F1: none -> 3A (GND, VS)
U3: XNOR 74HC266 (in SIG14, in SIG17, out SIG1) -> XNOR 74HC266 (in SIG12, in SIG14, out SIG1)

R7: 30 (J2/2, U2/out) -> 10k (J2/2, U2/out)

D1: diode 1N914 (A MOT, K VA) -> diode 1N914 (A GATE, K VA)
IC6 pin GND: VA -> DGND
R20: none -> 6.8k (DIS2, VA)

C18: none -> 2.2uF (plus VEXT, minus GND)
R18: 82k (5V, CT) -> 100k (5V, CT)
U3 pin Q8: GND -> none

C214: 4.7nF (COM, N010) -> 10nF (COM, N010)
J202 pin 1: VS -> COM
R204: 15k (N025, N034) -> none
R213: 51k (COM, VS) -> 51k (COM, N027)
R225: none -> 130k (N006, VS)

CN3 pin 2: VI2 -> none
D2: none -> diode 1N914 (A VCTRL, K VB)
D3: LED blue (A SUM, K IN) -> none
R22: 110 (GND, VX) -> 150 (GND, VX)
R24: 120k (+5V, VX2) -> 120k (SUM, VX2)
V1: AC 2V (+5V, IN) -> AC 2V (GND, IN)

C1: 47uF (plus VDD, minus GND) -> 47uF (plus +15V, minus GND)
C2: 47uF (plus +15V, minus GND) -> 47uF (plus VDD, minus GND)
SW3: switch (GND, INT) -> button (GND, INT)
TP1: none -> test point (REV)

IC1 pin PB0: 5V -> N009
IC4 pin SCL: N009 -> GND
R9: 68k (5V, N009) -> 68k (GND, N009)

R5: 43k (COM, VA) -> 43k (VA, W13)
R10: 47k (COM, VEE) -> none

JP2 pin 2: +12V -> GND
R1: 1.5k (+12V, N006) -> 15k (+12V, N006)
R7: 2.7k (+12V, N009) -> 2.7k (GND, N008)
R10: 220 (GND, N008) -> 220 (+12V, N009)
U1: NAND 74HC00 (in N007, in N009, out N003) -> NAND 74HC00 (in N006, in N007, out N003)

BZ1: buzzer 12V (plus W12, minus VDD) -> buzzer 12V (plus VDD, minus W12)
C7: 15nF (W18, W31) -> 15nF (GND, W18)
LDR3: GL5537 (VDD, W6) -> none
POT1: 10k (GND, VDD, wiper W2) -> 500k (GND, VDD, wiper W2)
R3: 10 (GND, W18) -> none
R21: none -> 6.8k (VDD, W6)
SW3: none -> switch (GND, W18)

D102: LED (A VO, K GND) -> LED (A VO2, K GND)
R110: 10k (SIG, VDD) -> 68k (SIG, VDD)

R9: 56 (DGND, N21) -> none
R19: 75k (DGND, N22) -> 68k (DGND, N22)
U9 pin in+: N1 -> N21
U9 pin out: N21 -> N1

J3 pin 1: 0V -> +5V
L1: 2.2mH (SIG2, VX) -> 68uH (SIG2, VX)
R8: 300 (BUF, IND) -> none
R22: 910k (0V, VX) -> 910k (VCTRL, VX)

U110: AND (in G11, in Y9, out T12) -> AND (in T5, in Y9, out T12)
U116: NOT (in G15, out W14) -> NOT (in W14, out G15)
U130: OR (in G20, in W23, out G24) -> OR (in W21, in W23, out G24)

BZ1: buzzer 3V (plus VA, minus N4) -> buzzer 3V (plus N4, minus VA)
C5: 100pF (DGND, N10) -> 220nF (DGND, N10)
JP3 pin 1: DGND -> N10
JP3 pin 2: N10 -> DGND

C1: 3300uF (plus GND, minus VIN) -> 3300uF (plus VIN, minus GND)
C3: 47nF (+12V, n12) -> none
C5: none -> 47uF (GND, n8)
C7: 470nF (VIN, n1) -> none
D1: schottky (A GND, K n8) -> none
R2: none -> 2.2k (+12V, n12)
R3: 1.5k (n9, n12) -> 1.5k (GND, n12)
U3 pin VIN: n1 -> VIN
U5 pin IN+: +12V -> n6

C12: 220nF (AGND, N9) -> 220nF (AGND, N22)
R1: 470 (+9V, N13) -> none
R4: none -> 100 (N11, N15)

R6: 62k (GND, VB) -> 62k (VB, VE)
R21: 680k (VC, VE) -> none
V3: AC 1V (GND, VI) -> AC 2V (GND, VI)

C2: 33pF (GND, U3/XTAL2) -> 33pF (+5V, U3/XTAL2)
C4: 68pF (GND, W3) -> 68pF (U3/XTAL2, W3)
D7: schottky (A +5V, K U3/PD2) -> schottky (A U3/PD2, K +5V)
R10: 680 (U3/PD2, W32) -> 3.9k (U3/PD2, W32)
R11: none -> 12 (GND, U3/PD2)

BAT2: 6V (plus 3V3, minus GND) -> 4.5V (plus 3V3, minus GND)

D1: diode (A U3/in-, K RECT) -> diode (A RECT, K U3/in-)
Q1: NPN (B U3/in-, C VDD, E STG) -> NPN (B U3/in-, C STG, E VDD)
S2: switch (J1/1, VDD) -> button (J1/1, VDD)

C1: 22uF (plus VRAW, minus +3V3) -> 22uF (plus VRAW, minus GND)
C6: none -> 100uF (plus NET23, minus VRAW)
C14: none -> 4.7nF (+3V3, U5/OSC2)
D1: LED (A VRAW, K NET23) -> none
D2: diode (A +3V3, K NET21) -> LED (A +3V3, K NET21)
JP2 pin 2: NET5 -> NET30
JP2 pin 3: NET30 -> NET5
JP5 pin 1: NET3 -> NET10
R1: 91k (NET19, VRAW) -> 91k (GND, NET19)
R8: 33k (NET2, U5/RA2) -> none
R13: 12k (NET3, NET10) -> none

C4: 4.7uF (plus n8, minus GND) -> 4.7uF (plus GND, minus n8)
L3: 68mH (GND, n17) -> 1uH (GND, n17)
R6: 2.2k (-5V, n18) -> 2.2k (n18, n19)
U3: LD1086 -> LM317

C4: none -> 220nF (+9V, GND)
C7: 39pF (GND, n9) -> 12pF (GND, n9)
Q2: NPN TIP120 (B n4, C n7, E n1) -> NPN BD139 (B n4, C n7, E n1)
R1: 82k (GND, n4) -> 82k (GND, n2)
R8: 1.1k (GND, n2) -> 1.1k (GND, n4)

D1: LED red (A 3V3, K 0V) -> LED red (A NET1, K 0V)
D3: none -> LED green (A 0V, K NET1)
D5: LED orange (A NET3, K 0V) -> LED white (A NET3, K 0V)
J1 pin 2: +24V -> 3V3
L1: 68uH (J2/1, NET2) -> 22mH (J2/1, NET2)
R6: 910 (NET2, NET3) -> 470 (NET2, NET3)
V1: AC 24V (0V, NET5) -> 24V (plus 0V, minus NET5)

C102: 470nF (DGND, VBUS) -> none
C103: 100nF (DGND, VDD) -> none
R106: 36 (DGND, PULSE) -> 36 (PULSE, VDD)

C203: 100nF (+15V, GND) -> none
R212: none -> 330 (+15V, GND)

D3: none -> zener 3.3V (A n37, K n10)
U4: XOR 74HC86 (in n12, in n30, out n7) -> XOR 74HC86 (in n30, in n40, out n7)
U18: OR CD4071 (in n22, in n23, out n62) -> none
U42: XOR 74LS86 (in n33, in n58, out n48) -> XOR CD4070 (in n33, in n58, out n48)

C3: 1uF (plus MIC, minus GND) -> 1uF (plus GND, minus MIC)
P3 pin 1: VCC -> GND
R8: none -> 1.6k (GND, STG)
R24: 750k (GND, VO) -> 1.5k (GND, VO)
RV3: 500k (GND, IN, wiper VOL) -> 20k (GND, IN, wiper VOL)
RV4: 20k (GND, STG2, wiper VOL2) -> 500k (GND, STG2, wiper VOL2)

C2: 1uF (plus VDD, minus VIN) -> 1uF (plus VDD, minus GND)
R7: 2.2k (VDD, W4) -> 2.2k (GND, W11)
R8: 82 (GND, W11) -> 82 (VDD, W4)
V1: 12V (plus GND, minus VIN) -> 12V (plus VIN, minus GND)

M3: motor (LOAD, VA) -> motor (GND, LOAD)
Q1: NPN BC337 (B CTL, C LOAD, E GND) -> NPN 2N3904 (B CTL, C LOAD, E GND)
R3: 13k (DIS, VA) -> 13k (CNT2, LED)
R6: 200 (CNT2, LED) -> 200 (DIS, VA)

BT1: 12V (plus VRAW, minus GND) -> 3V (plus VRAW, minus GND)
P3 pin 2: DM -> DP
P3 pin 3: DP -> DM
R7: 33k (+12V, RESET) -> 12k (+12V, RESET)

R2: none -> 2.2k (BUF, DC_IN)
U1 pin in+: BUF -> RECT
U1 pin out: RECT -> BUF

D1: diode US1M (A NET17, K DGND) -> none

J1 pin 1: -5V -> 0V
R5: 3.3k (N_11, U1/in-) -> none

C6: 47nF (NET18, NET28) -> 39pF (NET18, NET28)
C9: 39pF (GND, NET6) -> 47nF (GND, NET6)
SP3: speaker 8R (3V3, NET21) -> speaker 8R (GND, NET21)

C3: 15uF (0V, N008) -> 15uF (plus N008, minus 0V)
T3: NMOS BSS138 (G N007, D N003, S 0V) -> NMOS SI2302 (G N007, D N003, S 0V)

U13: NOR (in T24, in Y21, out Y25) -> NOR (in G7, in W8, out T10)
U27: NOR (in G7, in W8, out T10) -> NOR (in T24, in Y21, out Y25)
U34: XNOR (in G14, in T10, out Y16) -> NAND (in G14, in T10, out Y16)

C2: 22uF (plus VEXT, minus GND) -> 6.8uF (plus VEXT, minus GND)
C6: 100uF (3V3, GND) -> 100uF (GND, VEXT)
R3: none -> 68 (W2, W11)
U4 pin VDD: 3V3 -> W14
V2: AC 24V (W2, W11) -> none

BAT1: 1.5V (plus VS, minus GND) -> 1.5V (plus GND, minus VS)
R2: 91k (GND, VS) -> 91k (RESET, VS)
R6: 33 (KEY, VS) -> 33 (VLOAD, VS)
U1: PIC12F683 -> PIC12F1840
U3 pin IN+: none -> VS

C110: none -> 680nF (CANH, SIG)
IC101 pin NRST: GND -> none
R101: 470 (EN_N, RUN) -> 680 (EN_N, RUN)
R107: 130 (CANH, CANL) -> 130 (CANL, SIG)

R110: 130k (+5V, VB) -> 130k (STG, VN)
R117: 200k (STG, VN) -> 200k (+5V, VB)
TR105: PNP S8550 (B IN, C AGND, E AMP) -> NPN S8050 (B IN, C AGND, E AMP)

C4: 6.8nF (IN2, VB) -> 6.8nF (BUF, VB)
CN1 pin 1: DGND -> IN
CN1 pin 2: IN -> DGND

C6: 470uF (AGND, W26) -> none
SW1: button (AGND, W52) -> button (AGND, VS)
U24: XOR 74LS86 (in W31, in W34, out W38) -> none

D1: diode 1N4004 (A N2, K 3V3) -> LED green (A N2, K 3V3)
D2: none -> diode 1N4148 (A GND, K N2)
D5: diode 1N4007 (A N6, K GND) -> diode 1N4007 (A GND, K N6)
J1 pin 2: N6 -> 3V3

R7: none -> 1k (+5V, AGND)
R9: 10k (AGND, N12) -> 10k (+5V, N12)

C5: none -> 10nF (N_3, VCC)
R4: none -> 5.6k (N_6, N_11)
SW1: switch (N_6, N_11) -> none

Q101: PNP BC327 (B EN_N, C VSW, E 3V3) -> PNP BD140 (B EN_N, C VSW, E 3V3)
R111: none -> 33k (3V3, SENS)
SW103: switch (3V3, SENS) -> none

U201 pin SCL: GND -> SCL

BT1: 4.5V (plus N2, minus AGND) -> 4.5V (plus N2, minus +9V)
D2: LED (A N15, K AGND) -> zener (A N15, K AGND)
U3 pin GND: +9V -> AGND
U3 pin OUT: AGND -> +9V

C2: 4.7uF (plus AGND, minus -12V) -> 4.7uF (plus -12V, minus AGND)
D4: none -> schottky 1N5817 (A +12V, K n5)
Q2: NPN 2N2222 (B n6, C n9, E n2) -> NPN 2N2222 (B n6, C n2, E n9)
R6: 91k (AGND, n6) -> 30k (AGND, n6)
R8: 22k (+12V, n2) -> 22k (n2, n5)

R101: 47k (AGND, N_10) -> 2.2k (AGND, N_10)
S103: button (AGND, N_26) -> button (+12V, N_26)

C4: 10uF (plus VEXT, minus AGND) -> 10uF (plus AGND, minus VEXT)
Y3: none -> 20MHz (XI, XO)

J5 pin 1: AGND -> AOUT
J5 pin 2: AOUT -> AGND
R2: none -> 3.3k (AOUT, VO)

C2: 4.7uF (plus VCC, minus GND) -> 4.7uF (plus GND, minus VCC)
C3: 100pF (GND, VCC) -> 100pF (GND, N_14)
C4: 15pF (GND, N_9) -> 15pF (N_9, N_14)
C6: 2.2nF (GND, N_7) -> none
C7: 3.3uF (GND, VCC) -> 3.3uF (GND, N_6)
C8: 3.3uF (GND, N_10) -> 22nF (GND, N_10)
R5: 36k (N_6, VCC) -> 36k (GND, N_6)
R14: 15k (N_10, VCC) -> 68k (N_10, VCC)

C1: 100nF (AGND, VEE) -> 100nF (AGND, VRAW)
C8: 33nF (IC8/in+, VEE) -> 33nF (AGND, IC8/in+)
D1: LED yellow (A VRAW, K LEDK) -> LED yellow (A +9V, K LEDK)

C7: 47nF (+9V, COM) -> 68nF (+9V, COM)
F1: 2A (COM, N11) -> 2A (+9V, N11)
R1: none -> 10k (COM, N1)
++++++++++
* _TASK TO CARRY OUT_: Take the stretch of lines above from the one containing "J5 pin 1: AGND -> AOUT" through the one containing "C1: 100nF (AGND, VEE) -> 100nF (AGND, VRAW)" and repeat it exactly, adding no other line.

* _REPLY_:
J5 pin 1: AGND -> AOUT
J5 pin 2: AOUT -> AGND
R2: none -> 3.3k (AOUT, VO)

C2: 4.7uF (plus VCC, minus GND) -> 4.7uF (plus GND, minus VCC)
C3: 100pF (GND, VCC) -> 100pF (GND, N_14)
C4: 15pF (GND, N_9) -> 15pF (N_9, N_14)
C6: 2.2nF (GND, N_7) -> none
C7: 3.3uF (GND, VCC) -> 3.3uF (GND, N_6)
C8: 3.3uF (GND, N_10) -> 22nF (GND, N_10)
R5: 36k (N_6, VCC) -> 36k (GND, N_6)
R14: 15k (N_10, VCC) -> 68k (N_10, VCC)

C1: 100nF (AGND, VEE) -> 100nF (AGND, VRAW)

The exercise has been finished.